What to work on: Starting with the line that contains "IMU1 pin SCL: D4 -> D1", copy out each line through the end of the entries below, exactly as written, and nothing else.

Task input:
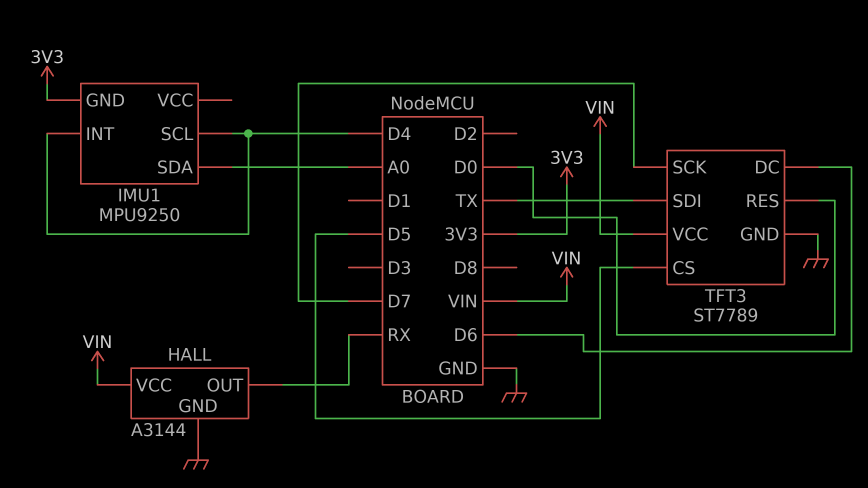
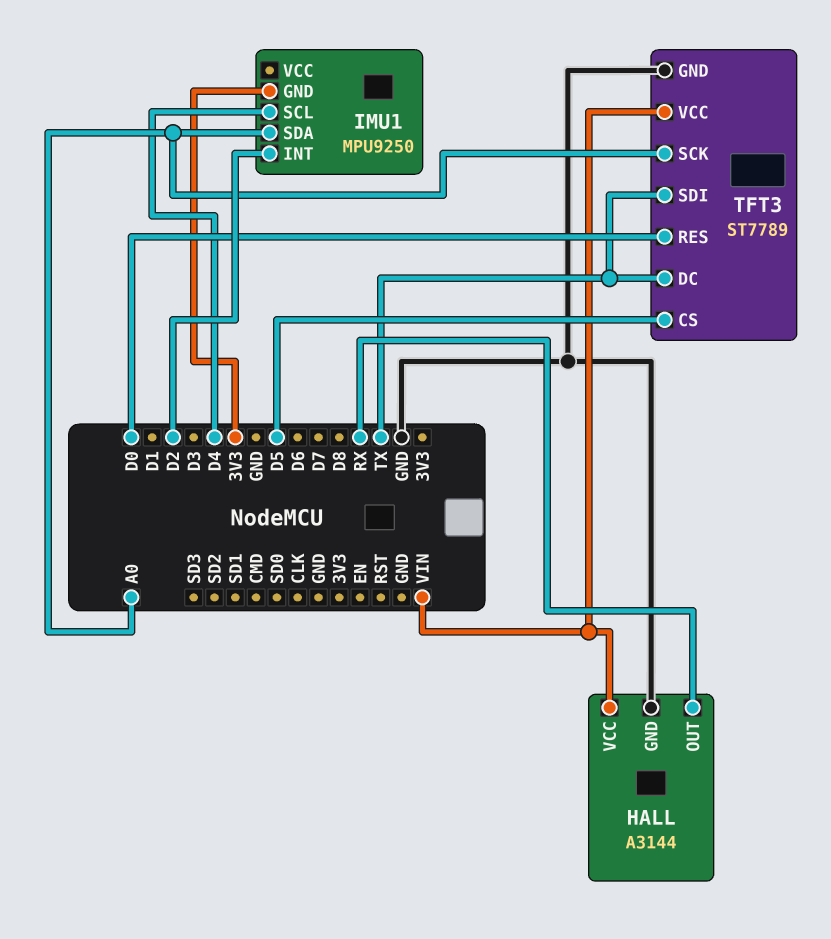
IMU1 pin INT: D4 -> D2
TFT3 pin DC: D6 -> TX
TFT3 pin SCK: D7 -> A0

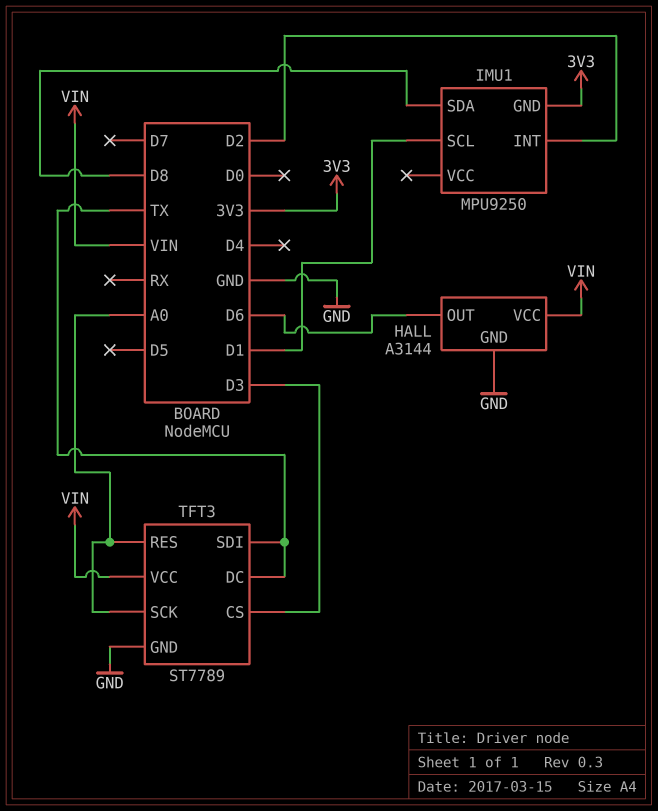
HALL pin OUT: RX -> D6
IMU1 pin SCL: D4 -> D1
IMU1 pin SDA: A0 -> D8
TFT3 pin CS: D5 -> D3
TFT3 pin RES: D0 -> A0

Worked solution:
IMU1 pin SCL: D4 -> D1
IMU1 pin SDA: A0 -> D8
TFT3 pin CS: D5 -> D3
TFT3 pin RES: D0 -> A0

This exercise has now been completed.